▶ **ACTIVITY**
Send back the records exactly as written, with no images.

▶ **RECORDS FOR THIS TASK**
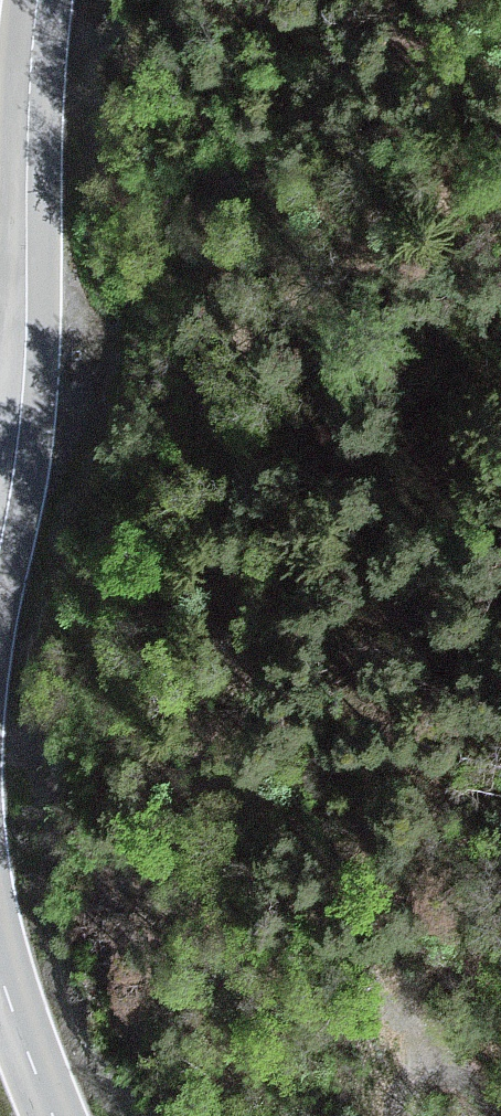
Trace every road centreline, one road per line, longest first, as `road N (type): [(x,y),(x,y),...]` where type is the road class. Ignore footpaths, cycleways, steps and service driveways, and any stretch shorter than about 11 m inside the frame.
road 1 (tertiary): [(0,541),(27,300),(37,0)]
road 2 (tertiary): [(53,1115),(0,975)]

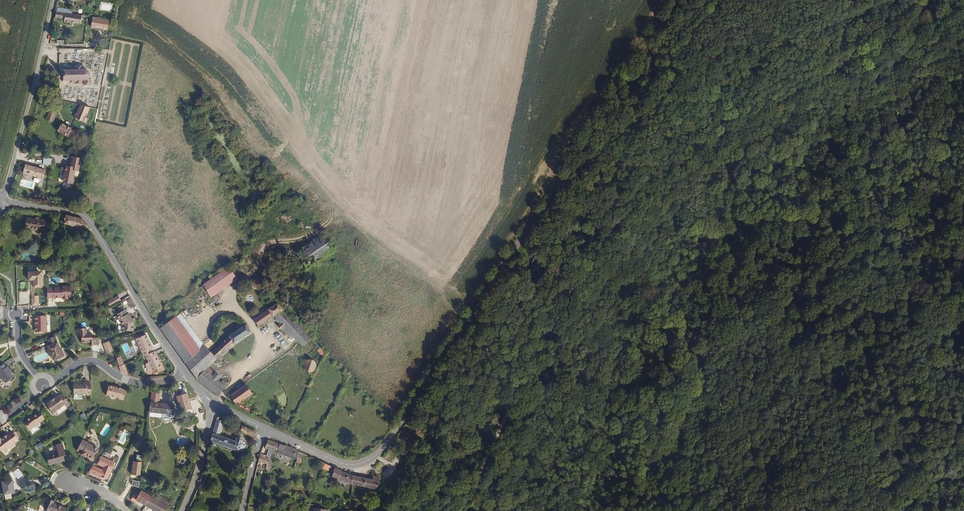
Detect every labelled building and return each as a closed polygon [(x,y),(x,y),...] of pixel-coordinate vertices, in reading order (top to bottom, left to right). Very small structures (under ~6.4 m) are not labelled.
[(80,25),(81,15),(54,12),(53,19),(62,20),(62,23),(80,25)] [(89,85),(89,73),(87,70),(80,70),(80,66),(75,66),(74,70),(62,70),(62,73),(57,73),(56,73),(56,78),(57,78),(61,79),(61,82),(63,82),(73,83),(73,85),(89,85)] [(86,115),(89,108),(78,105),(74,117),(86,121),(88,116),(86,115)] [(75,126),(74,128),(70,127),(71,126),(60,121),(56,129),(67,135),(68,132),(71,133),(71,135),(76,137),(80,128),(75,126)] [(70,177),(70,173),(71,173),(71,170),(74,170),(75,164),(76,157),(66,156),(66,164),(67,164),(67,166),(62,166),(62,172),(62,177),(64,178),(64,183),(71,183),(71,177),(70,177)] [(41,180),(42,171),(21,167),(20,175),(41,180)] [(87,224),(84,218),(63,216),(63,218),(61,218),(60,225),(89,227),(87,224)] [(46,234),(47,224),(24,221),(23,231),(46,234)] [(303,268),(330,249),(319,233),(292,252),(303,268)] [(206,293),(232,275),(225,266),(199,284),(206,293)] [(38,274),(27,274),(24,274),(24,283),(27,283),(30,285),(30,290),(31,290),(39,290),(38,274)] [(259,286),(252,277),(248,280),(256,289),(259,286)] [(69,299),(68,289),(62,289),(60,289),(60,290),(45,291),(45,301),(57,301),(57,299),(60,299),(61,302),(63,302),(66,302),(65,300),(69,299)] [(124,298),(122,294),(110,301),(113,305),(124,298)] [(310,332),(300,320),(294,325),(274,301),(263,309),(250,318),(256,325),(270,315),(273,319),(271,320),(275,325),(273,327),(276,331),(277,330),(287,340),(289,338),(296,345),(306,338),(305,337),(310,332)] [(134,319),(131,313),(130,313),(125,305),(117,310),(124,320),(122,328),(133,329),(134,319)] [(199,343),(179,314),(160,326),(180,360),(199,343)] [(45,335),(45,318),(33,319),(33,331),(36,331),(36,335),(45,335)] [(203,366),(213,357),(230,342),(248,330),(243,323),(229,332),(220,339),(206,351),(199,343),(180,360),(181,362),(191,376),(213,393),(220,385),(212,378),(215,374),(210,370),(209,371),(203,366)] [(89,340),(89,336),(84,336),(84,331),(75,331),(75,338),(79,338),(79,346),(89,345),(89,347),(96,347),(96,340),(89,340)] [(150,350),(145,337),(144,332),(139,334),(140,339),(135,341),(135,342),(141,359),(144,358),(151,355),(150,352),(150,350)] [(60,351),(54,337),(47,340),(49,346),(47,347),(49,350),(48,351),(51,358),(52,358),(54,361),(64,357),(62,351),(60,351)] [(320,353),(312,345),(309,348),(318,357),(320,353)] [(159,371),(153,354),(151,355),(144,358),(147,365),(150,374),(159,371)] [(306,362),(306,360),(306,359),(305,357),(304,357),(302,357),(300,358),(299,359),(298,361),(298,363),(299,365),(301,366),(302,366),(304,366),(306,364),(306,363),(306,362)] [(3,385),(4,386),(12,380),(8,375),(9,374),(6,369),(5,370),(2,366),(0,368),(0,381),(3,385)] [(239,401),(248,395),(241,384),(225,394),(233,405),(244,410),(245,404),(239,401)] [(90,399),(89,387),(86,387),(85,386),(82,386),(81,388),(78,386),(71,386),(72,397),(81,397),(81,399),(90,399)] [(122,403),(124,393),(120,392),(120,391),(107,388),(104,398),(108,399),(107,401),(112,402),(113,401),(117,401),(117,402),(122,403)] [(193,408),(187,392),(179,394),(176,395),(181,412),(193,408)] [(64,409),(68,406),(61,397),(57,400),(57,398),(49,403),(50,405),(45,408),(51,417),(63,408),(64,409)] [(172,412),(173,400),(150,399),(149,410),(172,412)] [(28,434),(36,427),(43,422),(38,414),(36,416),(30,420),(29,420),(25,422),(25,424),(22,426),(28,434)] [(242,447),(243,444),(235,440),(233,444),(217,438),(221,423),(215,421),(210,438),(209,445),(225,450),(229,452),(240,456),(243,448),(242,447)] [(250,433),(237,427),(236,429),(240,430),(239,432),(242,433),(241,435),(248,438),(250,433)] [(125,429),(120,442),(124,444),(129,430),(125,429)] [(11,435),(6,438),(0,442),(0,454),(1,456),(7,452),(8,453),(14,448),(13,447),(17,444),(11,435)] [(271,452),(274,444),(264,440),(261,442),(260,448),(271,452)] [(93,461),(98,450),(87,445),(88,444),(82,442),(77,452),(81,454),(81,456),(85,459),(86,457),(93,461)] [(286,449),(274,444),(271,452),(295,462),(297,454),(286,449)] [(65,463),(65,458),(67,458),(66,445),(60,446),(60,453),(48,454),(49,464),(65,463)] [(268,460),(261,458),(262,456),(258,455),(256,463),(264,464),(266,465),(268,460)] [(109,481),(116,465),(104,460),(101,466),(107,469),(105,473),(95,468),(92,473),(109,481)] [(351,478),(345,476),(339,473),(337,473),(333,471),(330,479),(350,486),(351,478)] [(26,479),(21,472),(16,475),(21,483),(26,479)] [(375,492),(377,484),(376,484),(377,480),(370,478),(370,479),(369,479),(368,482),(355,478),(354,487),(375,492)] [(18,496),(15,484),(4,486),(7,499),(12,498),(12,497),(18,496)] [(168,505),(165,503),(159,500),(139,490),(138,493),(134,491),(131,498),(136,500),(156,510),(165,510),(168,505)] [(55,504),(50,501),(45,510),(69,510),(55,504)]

▶ **SOLUTION TO THE PROBLEM**
Trace every road centreline, one road per line, longest first, as `road N (type): [(x,y),(x,y),...]` where type is the road class. Ignore footpaths, cycleways, steps and service driveways, and any stretch shorter than about 11 m inside the frame.
road 1 (tertiary): [(0,541),(27,300),(37,0)]
road 2 (tertiary): [(53,1115),(0,975)]

Detect every labelled building and return each as a closed polygon [(x,y),(x,y),...] of pixel-coordinate vertices, in reading order (top to bottom, left to right). Very small structures (under ~6.4 m) are not labelled.
[(80,25),(81,15),(54,12),(53,19),(62,20),(62,23),(80,25)] [(89,85),(89,73),(87,70),(80,70),(80,66),(75,66),(74,70),(62,70),(62,73),(57,73),(56,73),(56,78),(57,78),(61,79),(61,82),(63,82),(73,83),(73,85),(89,85)] [(86,115),(89,108),(78,105),(74,117),(86,121),(88,116),(86,115)] [(75,126),(74,128),(70,127),(71,126),(60,121),(56,129),(67,135),(68,132),(71,133),(71,135),(76,137),(80,128),(75,126)] [(70,177),(70,173),(71,173),(71,170),(74,170),(75,164),(76,157),(66,156),(66,164),(67,164),(67,166),(62,166),(62,172),(62,177),(64,178),(64,183),(71,183),(71,177),(70,177)] [(41,180),(42,171),(21,167),(20,175),(41,180)] [(87,224),(84,218),(63,216),(63,218),(61,218),(60,225),(89,227),(87,224)] [(46,234),(47,224),(24,221),(23,231),(46,234)] [(303,268),(330,249),(319,233),(292,252),(303,268)] [(206,293),(232,275),(225,266),(199,284),(206,293)] [(38,274),(27,274),(24,274),(24,283),(27,283),(30,285),(30,290),(31,290),(39,290),(38,274)] [(259,286),(252,277),(248,280),(256,289),(259,286)] [(69,299),(68,289),(62,289),(60,289),(60,290),(45,291),(45,301),(57,301),(57,299),(60,299),(61,302),(63,302),(66,302),(65,300),(69,299)] [(124,298),(122,294),(110,301),(113,305),(124,298)] [(310,332),(300,320),(294,325),(274,301),(263,309),(250,318),(256,325),(270,315),(273,319),(271,320),(275,325),(273,327),(276,331),(277,330),(287,340),(289,338),(296,345),(306,338),(305,337),(310,332)] [(134,319),(131,313),(130,313),(125,305),(117,310),(124,320),(122,328),(133,329),(134,319)] [(199,343),(179,314),(160,326),(180,360),(199,343)] [(45,335),(45,318),(33,319),(33,331),(36,331),(36,335),(45,335)] [(203,366),(213,357),(230,342),(248,330),(243,323),(229,332),(220,339),(206,351),(199,343),(180,360),(181,362),(191,376),(213,393),(220,385),(212,378),(215,374),(210,370),(209,371),(203,366)] [(89,340),(89,336),(84,336),(84,331),(75,331),(75,338),(79,338),(79,346),(89,345),(89,347),(96,347),(96,340),(89,340)] [(150,350),(145,337),(144,332),(139,334),(140,339),(135,341),(135,342),(141,359),(144,358),(151,355),(150,352),(150,350)] [(60,351),(54,337),(47,340),(49,346),(47,347),(49,350),(48,351),(51,358),(52,358),(54,361),(64,357),(62,351),(60,351)] [(320,353),(312,345),(309,348),(318,357),(320,353)] [(159,371),(153,354),(151,355),(144,358),(147,365),(150,374),(159,371)] [(306,362),(306,360),(306,359),(305,357),(304,357),(302,357),(300,358),(299,359),(298,361),(298,363),(299,365),(301,366),(302,366),(304,366),(306,364),(306,363),(306,362)] [(3,385),(4,386),(12,380),(8,375),(9,374),(6,369),(5,370),(2,366),(0,368),(0,381),(3,385)] [(239,401),(248,395),(241,384),(225,394),(233,405),(244,410),(245,404),(239,401)] [(90,399),(89,387),(86,387),(85,386),(82,386),(81,388),(78,386),(71,386),(72,397),(81,397),(81,399),(90,399)] [(122,403),(124,393),(120,392),(120,391),(107,388),(104,398),(108,399),(107,401),(112,402),(113,401),(117,401),(117,402),(122,403)] [(193,408),(187,392),(179,394),(176,395),(181,412),(193,408)] [(64,409),(68,406),(61,397),(57,400),(57,398),(49,403),(50,405),(45,408),(51,417),(63,408),(64,409)] [(172,412),(173,400),(150,399),(149,410),(172,412)] [(28,434),(36,427),(43,422),(38,414),(36,416),(30,420),(29,420),(25,422),(25,424),(22,426),(28,434)] [(242,447),(243,444),(235,440),(233,444),(217,438),(221,423),(215,421),(210,438),(209,445),(225,450),(229,452),(240,456),(243,448),(242,447)] [(250,433),(237,427),(236,429),(240,430),(239,432),(242,433),(241,435),(248,438),(250,433)] [(125,429),(120,442),(124,444),(129,430),(125,429)] [(11,435),(6,438),(0,442),(0,454),(1,456),(7,452),(8,453),(14,448),(13,447),(17,444),(11,435)] [(271,452),(274,444),(264,440),(261,442),(260,448),(271,452)] [(93,461),(98,450),(87,445),(88,444),(82,442),(77,452),(81,454),(81,456),(85,459),(86,457),(93,461)] [(286,449),(274,444),(271,452),(295,462),(297,454),(286,449)] [(65,463),(65,458),(67,458),(66,445),(60,446),(60,453),(48,454),(49,464),(65,463)] [(268,460),(261,458),(262,456),(258,455),(256,463),(264,464),(266,465),(268,460)] [(109,481),(116,465),(104,460),(101,466),(107,469),(105,473),(95,468),(92,473),(109,481)] [(351,478),(345,476),(339,473),(337,473),(333,471),(330,479),(350,486),(351,478)] [(26,479),(21,472),(16,475),(21,483),(26,479)] [(375,492),(377,484),(376,484),(377,480),(370,478),(370,479),(369,479),(368,482),(355,478),(354,487),(375,492)] [(18,496),(15,484),(4,486),(7,499),(12,498),(12,497),(18,496)] [(168,505),(165,503),(159,500),(139,490),(138,493),(134,491),(131,498),(136,500),(156,510),(165,510),(168,505)] [(55,504),(50,501),(45,510),(69,510),(55,504)]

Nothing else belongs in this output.